*Required action*
What is needed is an exact copy of the lines from the one containing "TOF1 pin SCL: none -> D1" through the last line of the records, with no pictures.

══════

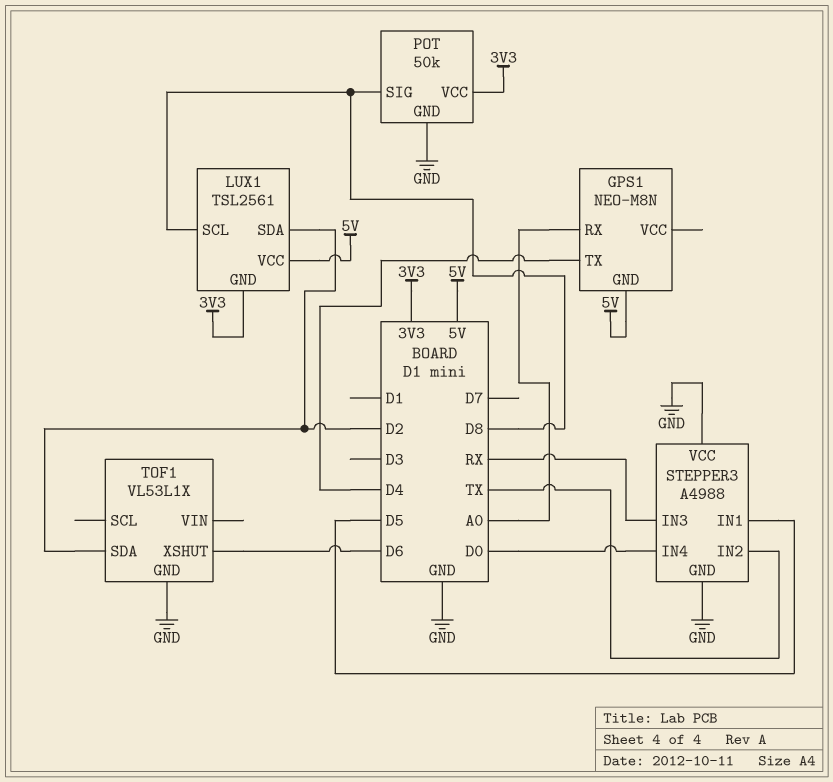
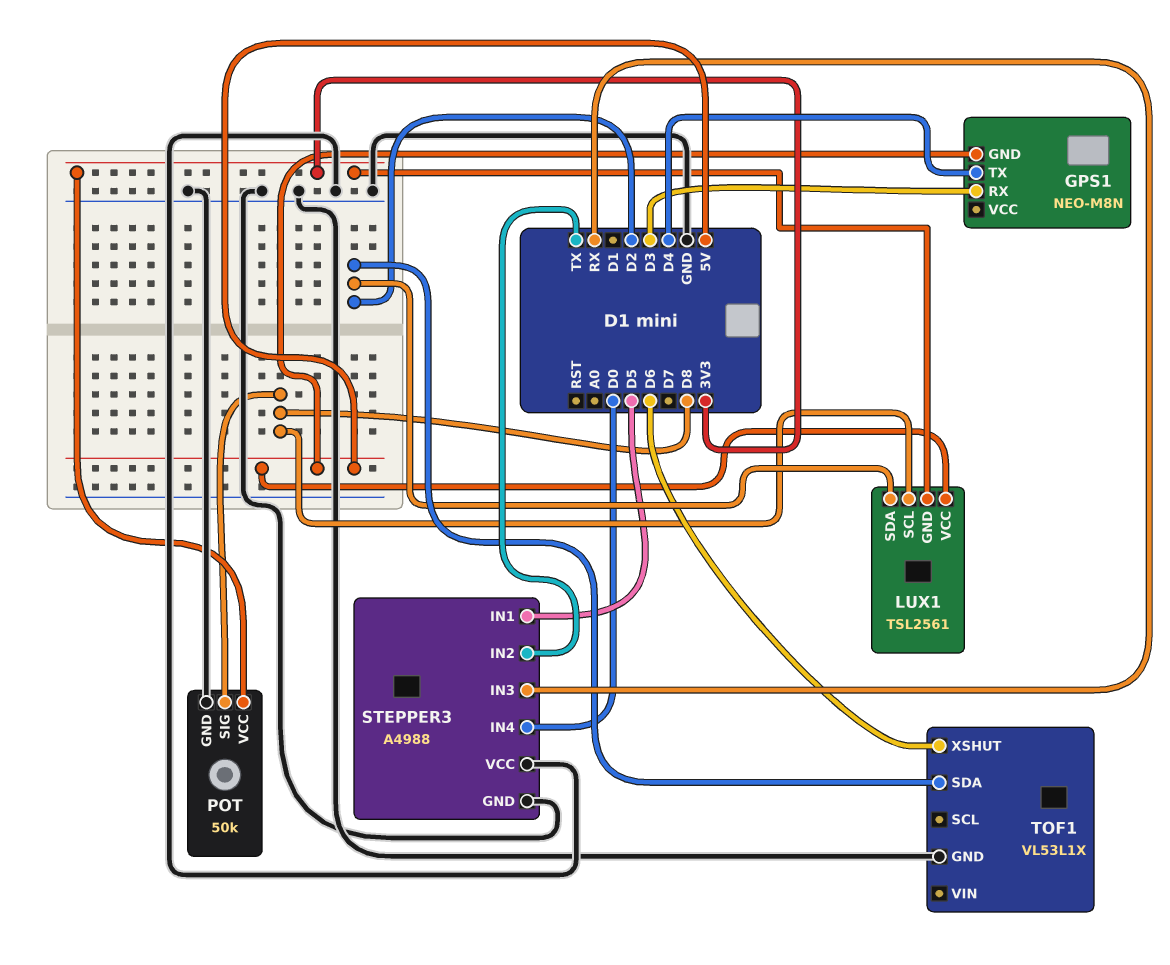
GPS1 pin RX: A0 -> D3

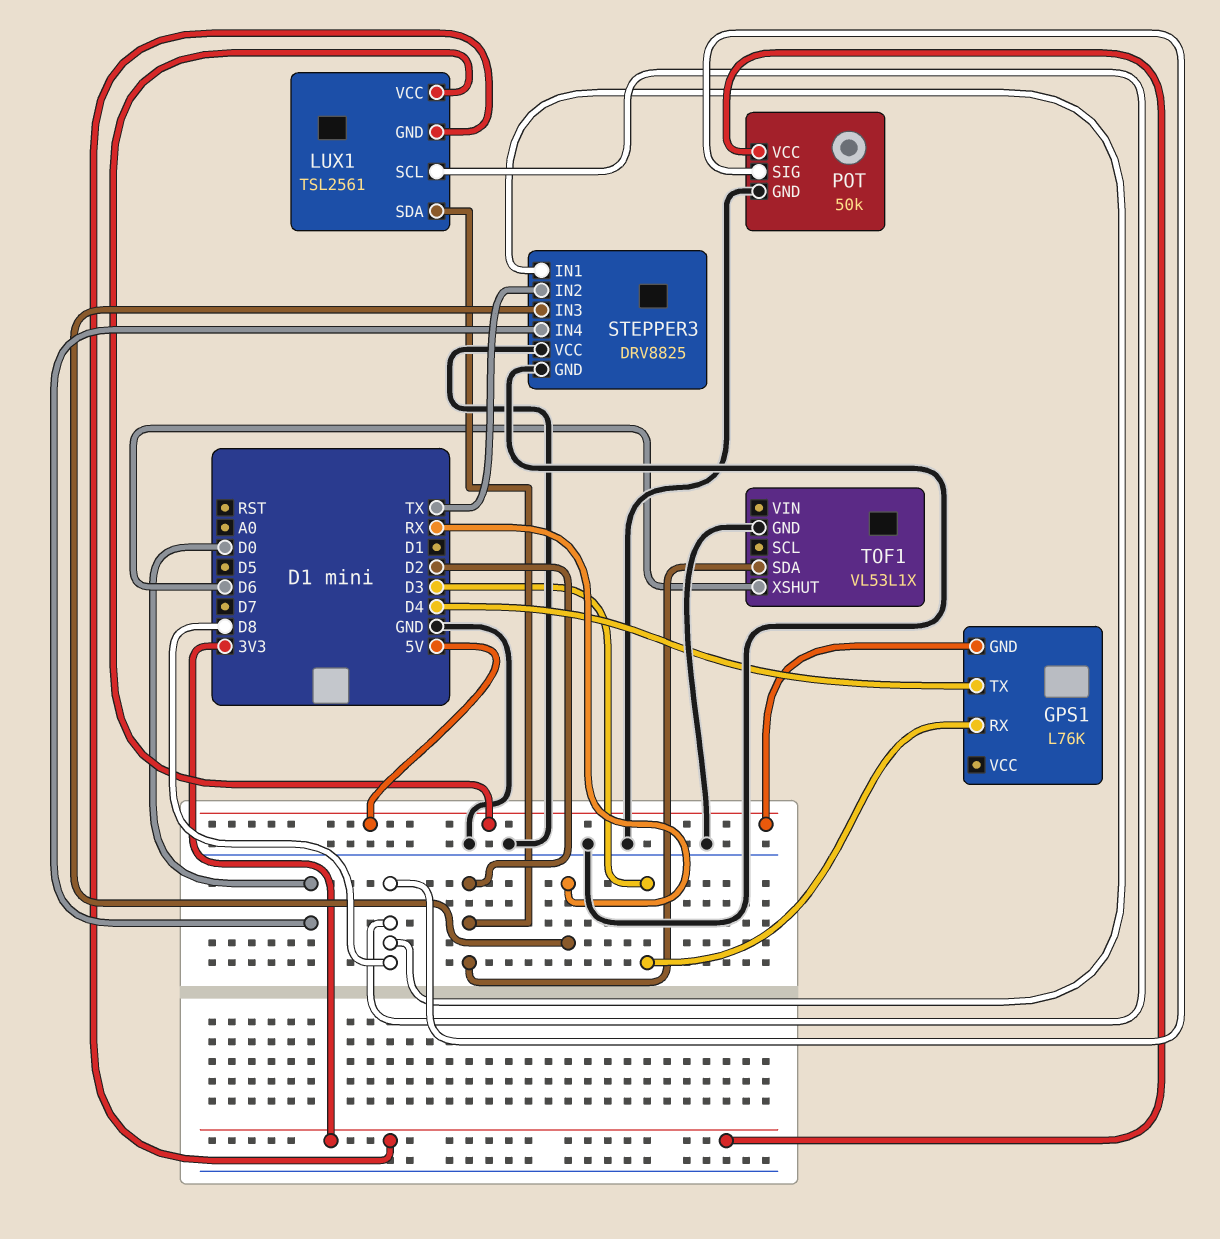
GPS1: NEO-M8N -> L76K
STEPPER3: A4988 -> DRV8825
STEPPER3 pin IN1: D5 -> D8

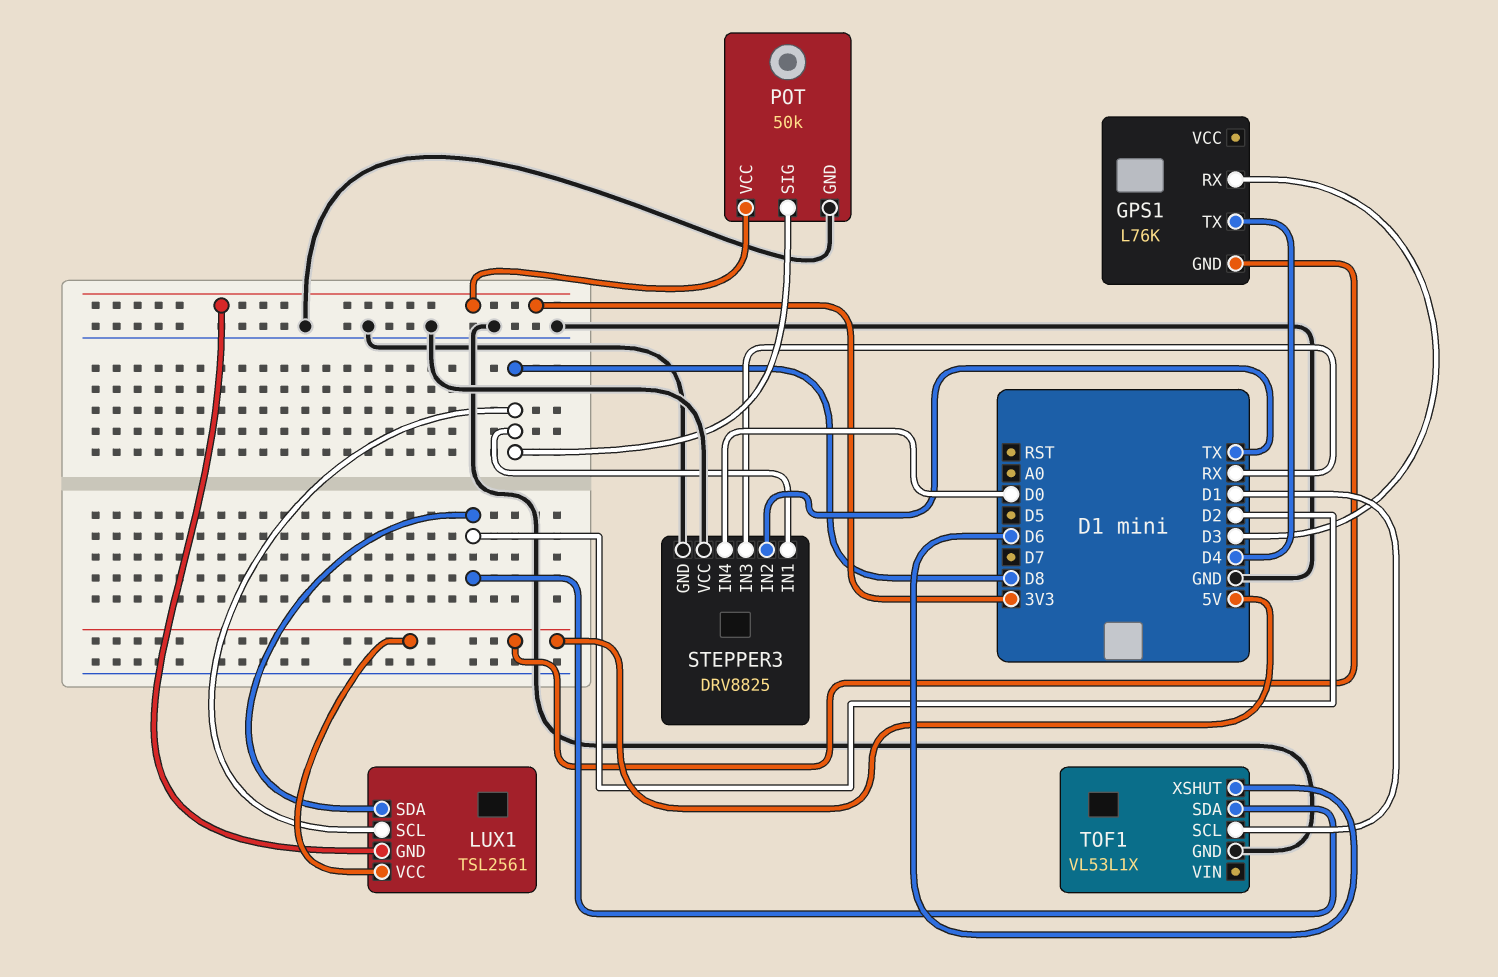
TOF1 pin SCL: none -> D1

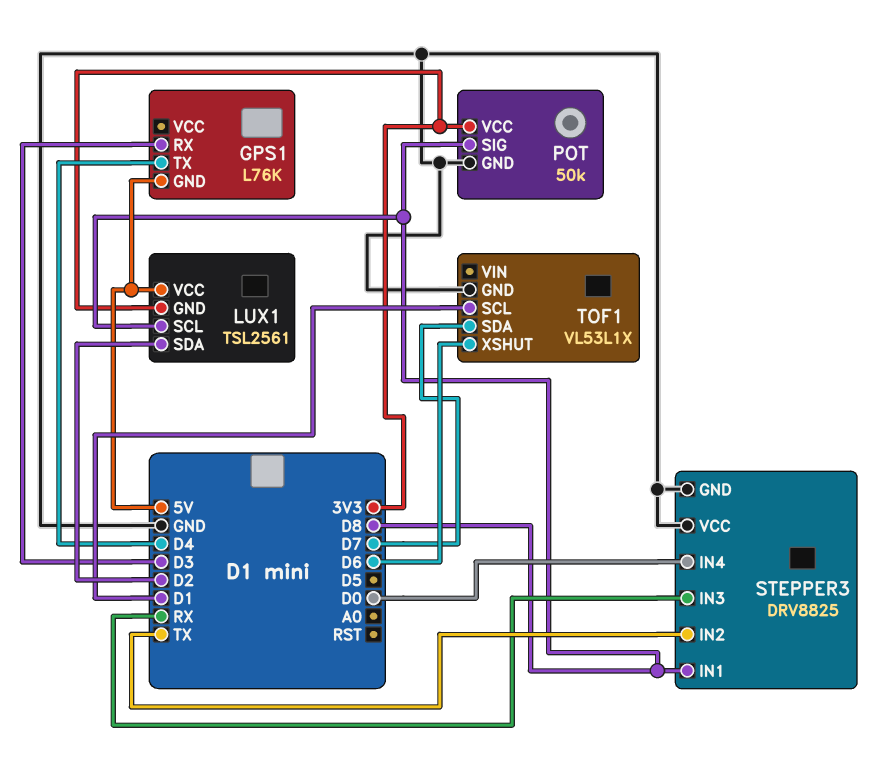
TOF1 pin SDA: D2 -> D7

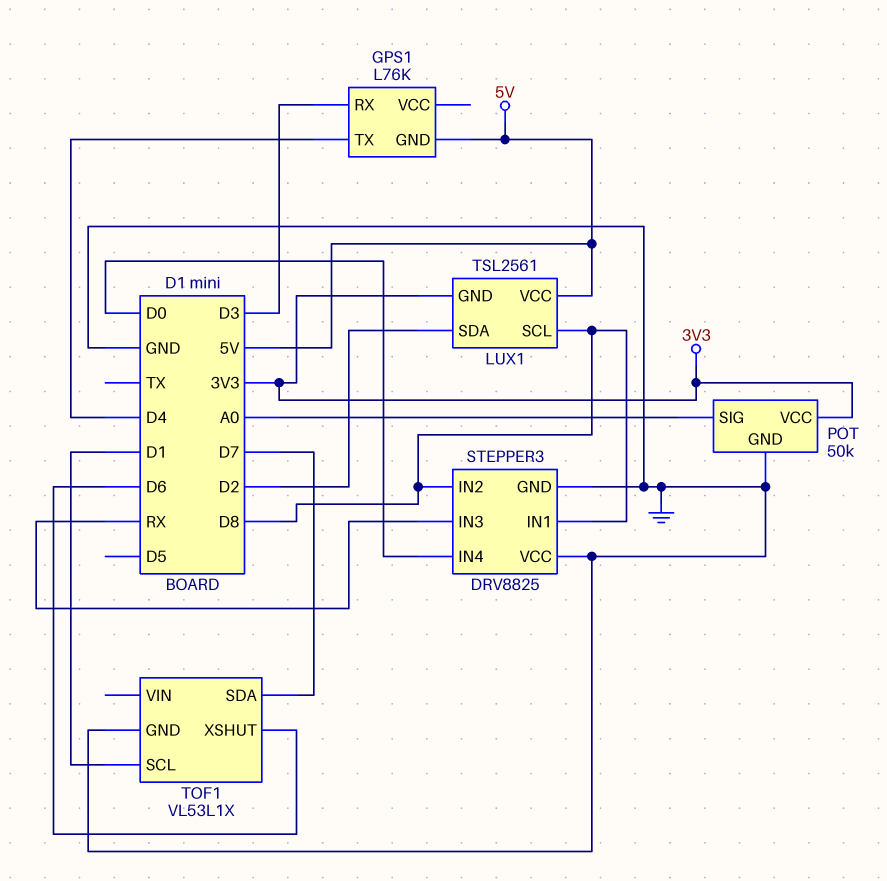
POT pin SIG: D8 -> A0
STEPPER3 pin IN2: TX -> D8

══════

*The completed task*
TOF1 pin SCL: none -> D1

TOF1 pin SDA: D2 -> D7

POT pin SIG: D8 -> A0
STEPPER3 pin IN2: TX -> D8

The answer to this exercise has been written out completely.